**TASK DIRECTIONS**
For every line below, set down an identical copy.

········

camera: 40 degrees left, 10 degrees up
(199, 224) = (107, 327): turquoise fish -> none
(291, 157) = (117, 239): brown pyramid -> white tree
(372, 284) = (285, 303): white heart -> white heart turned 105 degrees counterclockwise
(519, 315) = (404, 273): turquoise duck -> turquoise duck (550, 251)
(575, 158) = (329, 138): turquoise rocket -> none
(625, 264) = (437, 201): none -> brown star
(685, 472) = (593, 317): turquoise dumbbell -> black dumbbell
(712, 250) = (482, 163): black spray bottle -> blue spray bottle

········

**EXERCISE OUTPUT**
camera: 40 degrees left, 10 degrees up
(199, 224) = (107, 327): turquoise fish -> none
(291, 157) = (117, 239): brown pyramid -> white tree
(372, 284) = (285, 303): white heart -> white heart turned 105 degrees counterclockwise
(519, 315) = (404, 273): turquoise duck -> turquoise duck (550, 251)
(575, 158) = (329, 138): turquoise rocket -> none
(625, 264) = (437, 201): none -> brown star
(685, 472) = (593, 317): turquoise dumbbell -> black dumbbell
(712, 250) = (482, 163): black spray bottle -> blue spray bottle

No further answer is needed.